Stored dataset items
▶
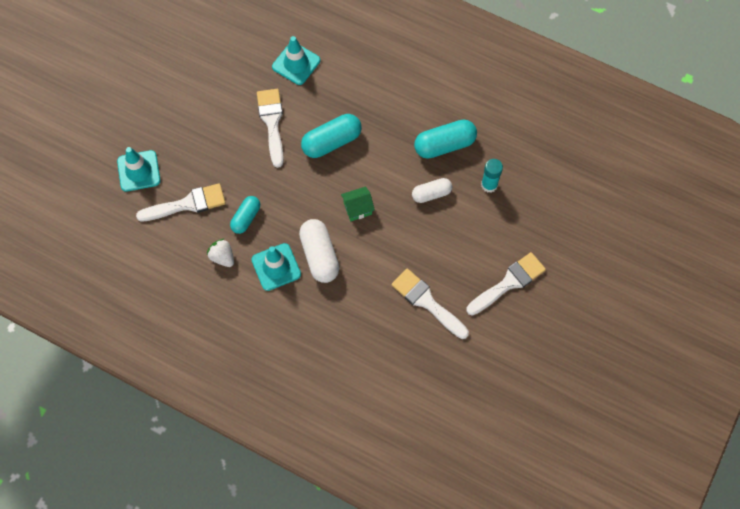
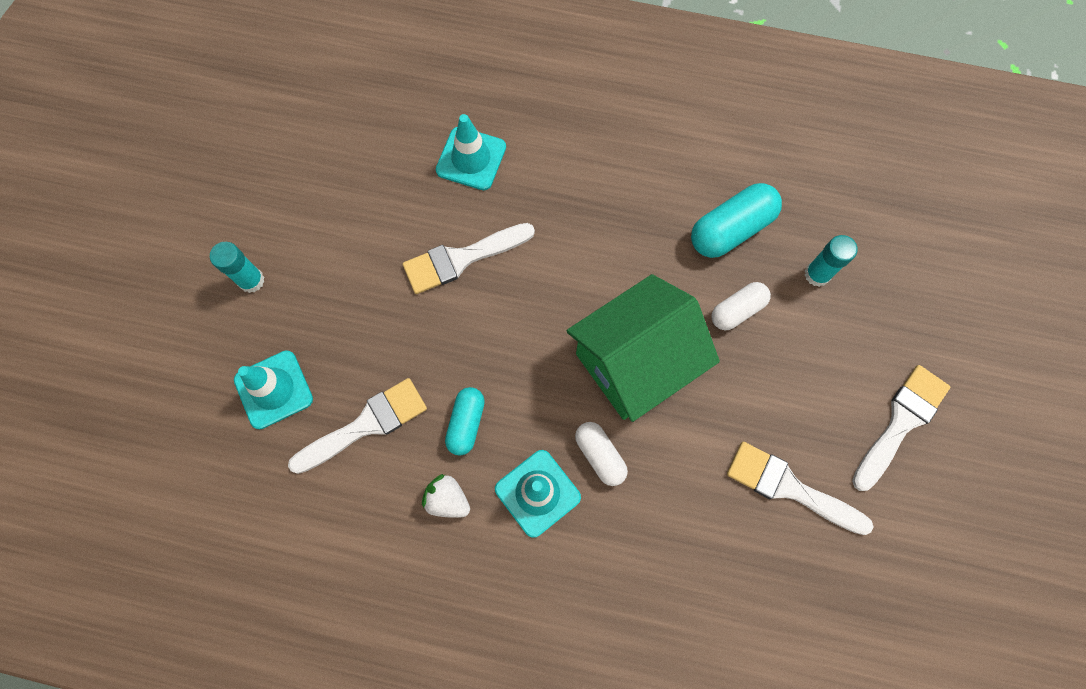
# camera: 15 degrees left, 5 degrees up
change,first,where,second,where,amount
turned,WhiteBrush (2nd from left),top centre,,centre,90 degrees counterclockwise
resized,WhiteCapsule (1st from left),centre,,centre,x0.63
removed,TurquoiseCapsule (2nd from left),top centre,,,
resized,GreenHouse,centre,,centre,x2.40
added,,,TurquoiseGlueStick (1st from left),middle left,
◀
Beginning with the line that holds "removed,TurquoiseCapsule (2nd from", restate word for word every line down to the end of the data, and only those lines.

removed,TurquoiseCapsule (2nd from left),top centre,,,
resized,GreenHouse,centre,,centre,x2.40
added,,,TurquoiseGlueStick (1st from left),middle left,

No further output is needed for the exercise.